Pictures are not part of the copy; reproduce the remaining data exactly.
** Opening Dataset entries block **
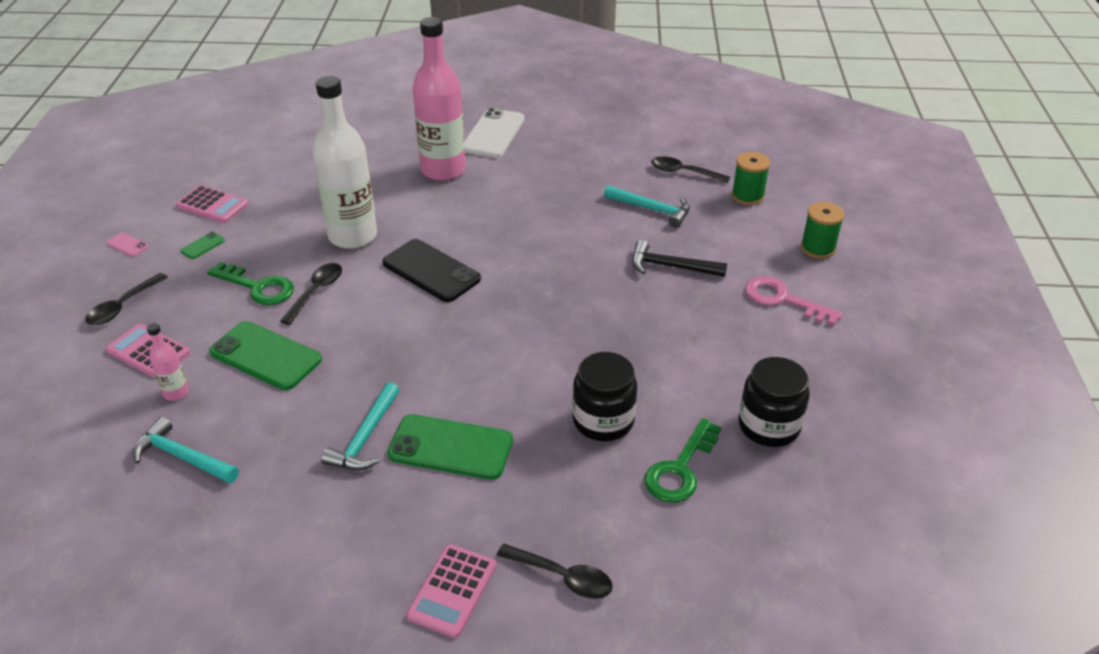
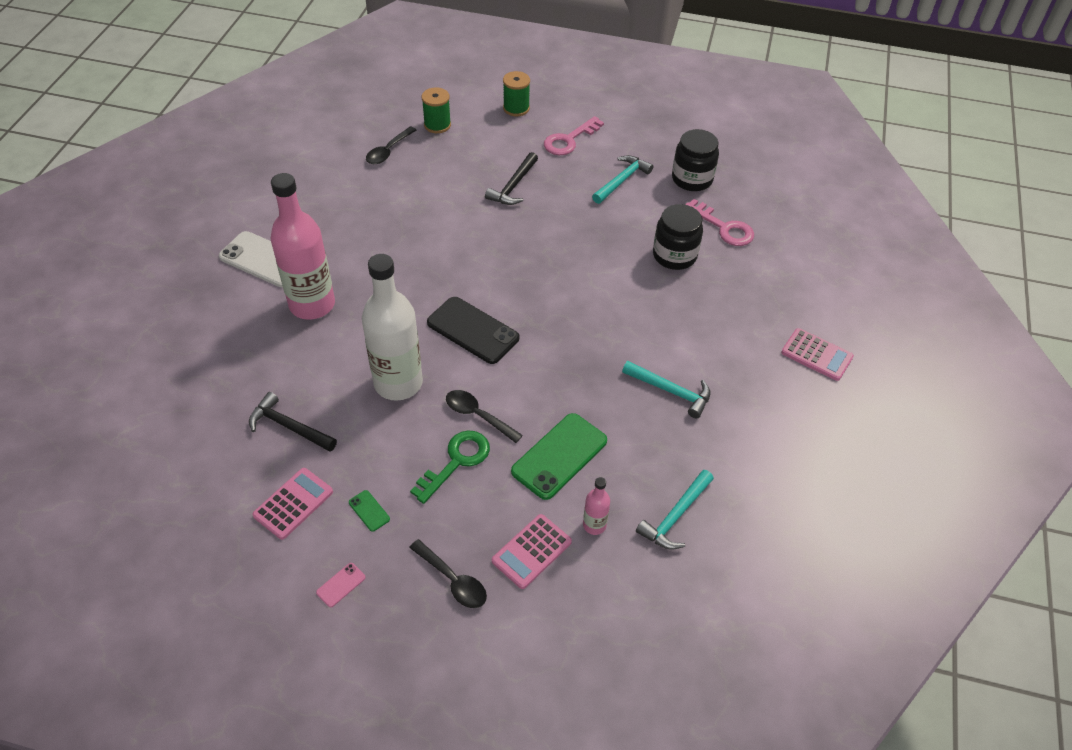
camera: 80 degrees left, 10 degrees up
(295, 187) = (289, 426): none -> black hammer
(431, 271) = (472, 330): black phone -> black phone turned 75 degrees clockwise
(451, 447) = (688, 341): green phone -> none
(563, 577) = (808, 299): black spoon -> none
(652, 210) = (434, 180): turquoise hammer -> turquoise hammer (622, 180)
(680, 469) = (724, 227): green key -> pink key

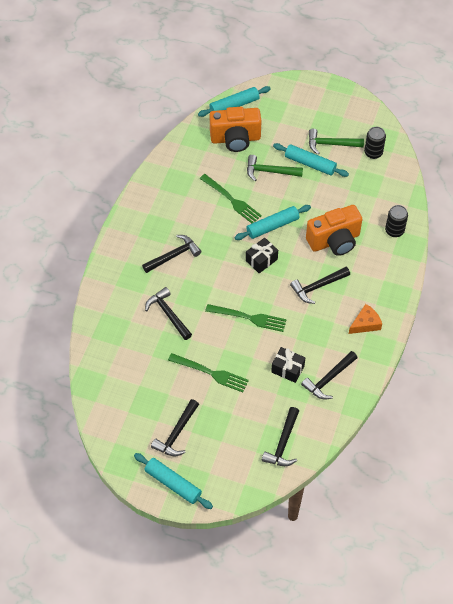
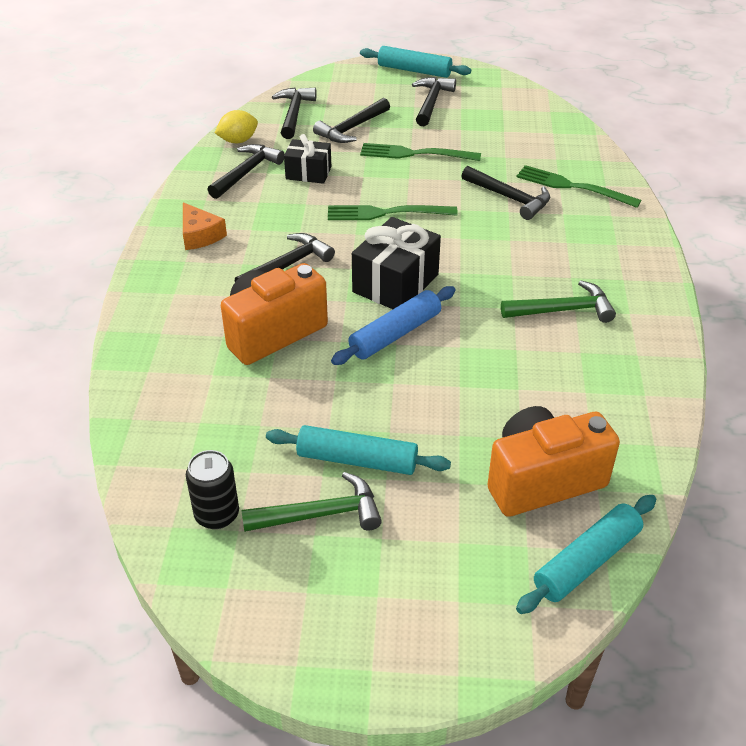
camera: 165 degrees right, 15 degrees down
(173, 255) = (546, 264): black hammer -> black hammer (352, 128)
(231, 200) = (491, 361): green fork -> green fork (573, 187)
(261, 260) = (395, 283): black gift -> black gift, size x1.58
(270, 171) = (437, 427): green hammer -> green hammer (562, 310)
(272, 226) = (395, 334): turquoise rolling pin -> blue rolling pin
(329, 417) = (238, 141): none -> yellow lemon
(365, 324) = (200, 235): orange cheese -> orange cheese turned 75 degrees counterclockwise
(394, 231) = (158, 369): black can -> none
** Closing Dataset entries block **
## Problem solution
camera: 80 degrees left, 10 degrees up
(295, 187) = (289, 426): none -> black hammer
(431, 271) = (472, 330): black phone -> black phone turned 75 degrees clockwise
(451, 447) = (688, 341): green phone -> none
(563, 577) = (808, 299): black spoon -> none
(652, 210) = (434, 180): turquoise hammer -> turquoise hammer (622, 180)
(680, 469) = (724, 227): green key -> pink key

camera: 165 degrees right, 15 degrees down
(173, 255) = (546, 264): black hammer -> black hammer (352, 128)
(231, 200) = (491, 361): green fork -> green fork (573, 187)
(261, 260) = (395, 283): black gift -> black gift, size x1.58
(270, 171) = (437, 427): green hammer -> green hammer (562, 310)
(272, 226) = (395, 334): turquoise rolling pin -> blue rolling pin
(329, 417) = (238, 141): none -> yellow lemon
(365, 324) = (200, 235): orange cheese -> orange cheese turned 75 degrees counterclockwise
(394, 231) = (158, 369): black can -> none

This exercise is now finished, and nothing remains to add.